What the task asks
Print the line containing "pink brick C10:C11" and each line after it to the end of the material below. Print nothing else.

Information shown
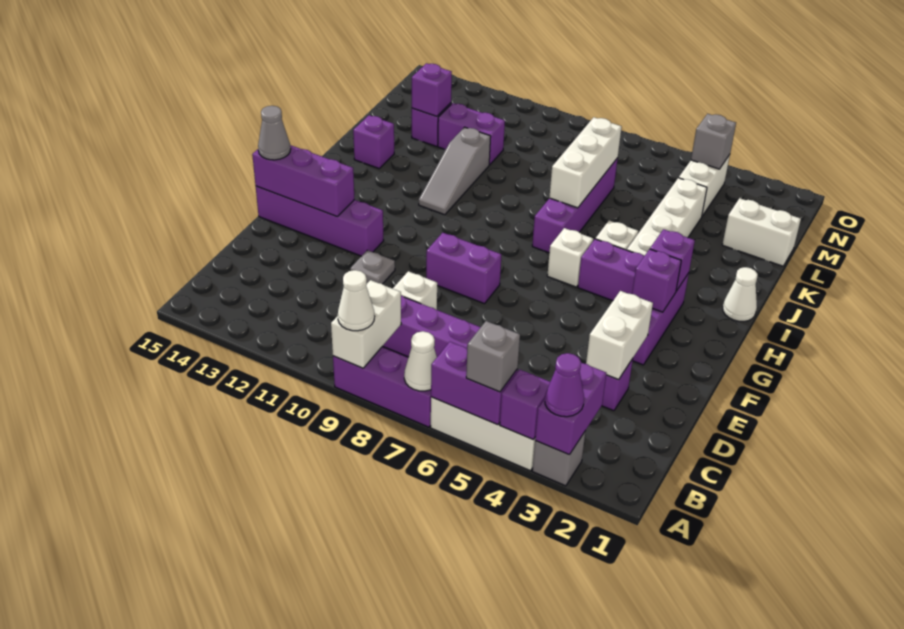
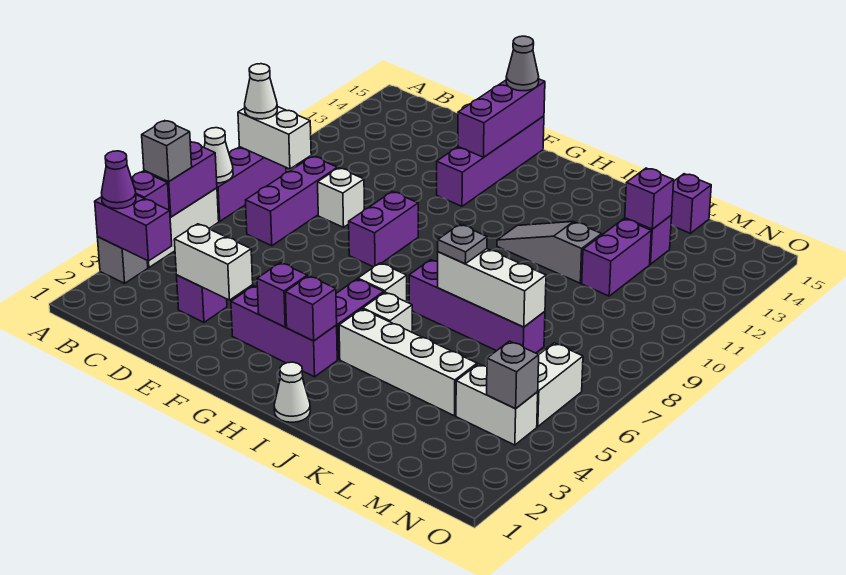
grey plate E11 level 1 -> grey plate J7 level 3
purple brick J14 level 1 -> purple brick L15 level 1
white brick L1:L2 level 1 -> white brick N5:N6 level 1

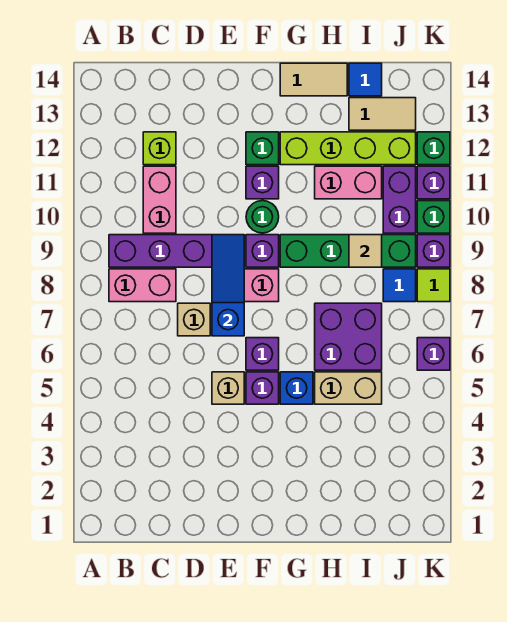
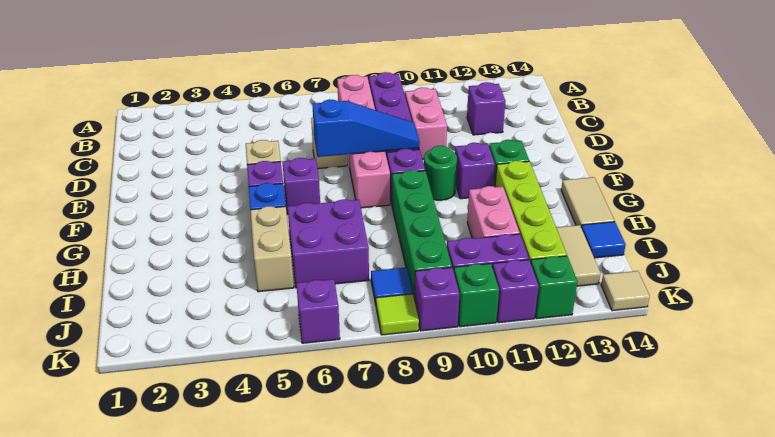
pink brick C10:C11 level 1 -> pink brick C10:D10 level 1
lime brick C12 level 1 -> purple brick C12 level 1
tan tile I9 level 2 -> tan tile K14 level 1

Reply
pink brick C10:C11 level 1 -> pink brick C10:D10 level 1
lime brick C12 level 1 -> purple brick C12 level 1
tan tile I9 level 2 -> tan tile K14 level 1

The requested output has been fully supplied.